### [Task statement]
Down to the last line, set down the listing below exactly, apart from its pictures.

### [Given material]
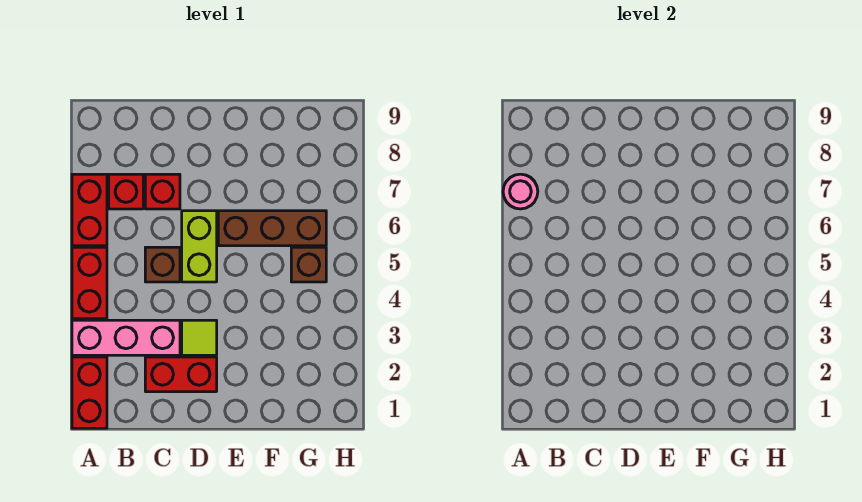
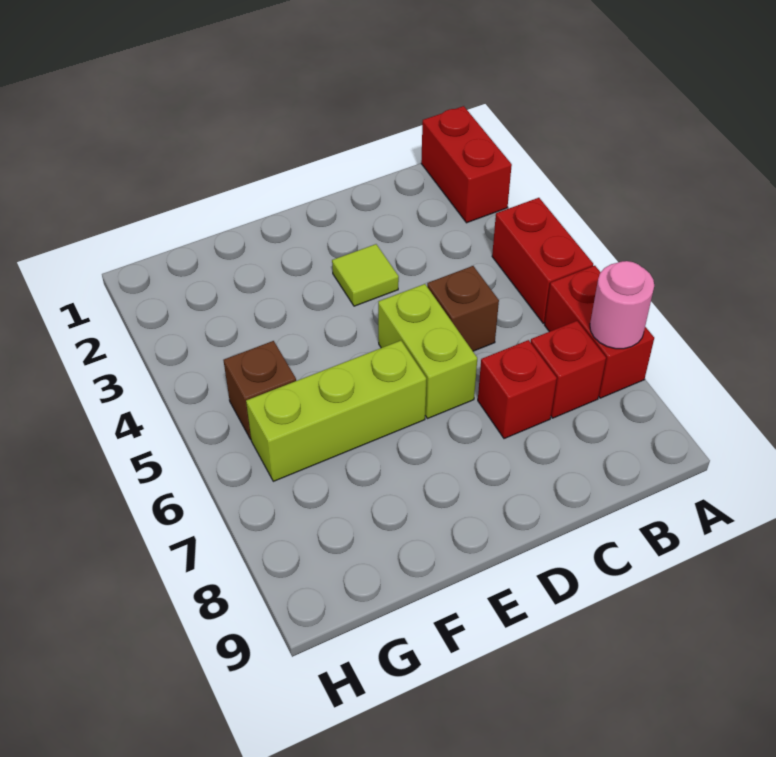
pink brick A3:C3 level 1 -> none
red brick C2:D2 level 1 -> none
brown brick E6:G6 level 1 -> lime brick E6:G6 level 1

### [Task answer]
pink brick A3:C3 level 1 -> none
red brick C2:D2 level 1 -> none
brown brick E6:G6 level 1 -> lime brick E6:G6 level 1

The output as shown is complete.